» **WHAT YOU HAVE TO DO**
In the records below, tally each line that contains the word "DGND" and give the total only.

» **PROVIDED DATA**
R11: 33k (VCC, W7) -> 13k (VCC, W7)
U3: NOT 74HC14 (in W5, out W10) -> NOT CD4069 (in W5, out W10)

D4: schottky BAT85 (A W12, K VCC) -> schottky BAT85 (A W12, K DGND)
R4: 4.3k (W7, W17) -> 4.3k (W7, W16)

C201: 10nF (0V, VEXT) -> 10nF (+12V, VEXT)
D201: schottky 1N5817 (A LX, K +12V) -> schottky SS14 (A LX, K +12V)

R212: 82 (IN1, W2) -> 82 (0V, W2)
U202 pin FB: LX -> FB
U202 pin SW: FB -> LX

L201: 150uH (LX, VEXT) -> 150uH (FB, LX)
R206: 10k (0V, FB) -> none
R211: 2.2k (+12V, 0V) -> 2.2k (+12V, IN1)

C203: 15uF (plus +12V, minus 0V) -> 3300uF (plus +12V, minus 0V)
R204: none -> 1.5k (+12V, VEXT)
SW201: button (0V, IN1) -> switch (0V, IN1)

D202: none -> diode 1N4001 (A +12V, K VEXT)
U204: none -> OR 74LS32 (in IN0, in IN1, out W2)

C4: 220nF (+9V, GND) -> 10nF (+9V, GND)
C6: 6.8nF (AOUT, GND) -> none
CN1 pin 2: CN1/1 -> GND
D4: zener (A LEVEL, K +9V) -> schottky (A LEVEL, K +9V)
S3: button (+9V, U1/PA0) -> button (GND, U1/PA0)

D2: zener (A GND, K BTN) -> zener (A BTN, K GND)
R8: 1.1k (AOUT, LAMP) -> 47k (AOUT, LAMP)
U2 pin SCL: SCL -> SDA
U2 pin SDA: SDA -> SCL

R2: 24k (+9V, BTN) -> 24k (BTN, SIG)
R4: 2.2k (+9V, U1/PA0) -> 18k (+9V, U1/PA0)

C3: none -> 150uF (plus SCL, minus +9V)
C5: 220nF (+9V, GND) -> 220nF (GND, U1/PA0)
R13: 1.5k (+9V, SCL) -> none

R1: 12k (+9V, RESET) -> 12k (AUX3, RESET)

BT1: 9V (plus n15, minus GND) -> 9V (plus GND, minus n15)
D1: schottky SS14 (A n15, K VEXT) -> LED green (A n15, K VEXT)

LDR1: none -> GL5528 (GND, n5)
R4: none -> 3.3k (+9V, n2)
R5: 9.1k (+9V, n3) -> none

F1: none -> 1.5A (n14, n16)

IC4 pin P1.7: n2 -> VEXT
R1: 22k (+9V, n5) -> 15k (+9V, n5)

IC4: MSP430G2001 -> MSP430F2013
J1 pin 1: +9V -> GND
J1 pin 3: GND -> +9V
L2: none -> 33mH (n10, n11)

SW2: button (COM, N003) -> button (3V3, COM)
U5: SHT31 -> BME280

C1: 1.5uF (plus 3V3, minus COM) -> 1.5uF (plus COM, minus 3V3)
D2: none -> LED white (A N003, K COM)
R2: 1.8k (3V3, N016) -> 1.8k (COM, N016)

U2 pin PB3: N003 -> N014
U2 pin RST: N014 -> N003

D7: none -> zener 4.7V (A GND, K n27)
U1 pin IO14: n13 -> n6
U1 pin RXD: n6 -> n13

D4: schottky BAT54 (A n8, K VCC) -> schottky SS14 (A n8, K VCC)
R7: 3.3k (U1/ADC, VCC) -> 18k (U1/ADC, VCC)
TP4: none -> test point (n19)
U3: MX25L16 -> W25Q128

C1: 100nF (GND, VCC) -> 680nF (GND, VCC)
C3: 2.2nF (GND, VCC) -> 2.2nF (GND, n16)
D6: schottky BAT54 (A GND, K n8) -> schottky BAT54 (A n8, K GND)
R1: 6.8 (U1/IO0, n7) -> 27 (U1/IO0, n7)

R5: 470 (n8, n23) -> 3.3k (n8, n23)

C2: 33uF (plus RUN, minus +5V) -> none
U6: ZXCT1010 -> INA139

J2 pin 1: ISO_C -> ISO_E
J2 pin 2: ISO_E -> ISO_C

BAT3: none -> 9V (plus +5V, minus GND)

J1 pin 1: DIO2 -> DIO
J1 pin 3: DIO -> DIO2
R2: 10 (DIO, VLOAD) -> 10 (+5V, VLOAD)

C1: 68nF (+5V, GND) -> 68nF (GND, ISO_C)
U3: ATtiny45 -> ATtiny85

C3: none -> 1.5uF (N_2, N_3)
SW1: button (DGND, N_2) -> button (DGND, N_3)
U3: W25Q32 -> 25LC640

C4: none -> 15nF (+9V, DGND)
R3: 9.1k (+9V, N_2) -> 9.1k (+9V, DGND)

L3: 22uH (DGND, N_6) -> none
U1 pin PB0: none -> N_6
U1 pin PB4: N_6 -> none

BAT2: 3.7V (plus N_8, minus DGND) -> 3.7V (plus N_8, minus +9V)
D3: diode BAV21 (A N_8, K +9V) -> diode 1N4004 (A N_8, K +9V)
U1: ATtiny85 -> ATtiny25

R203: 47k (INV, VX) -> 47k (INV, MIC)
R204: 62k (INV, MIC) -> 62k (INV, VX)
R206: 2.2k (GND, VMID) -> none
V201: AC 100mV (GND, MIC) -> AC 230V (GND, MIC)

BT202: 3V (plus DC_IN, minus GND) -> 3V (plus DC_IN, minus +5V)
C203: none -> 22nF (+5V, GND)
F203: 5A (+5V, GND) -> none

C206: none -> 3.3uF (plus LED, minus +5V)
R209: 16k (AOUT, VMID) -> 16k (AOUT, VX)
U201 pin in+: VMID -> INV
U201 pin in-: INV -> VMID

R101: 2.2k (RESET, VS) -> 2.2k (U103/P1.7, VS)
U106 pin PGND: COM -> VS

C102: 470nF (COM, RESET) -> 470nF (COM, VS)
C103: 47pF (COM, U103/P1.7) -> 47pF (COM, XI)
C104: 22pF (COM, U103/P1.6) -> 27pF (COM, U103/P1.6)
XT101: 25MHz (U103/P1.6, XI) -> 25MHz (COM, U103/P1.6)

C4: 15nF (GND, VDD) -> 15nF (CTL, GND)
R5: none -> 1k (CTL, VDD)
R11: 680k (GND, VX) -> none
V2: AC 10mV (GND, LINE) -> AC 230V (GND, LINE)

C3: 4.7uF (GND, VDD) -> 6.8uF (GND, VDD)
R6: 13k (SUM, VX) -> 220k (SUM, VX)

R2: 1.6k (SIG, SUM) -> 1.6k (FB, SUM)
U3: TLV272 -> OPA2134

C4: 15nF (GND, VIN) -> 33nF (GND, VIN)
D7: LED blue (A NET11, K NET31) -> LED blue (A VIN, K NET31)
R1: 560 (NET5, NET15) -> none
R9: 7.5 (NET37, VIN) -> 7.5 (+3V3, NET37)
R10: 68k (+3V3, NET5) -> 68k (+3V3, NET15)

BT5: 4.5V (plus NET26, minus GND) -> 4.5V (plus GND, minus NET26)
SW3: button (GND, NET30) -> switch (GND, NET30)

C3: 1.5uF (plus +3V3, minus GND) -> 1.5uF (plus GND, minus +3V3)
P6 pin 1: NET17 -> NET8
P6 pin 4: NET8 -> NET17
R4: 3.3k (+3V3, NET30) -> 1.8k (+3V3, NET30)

» **ANSWER SPACE**
6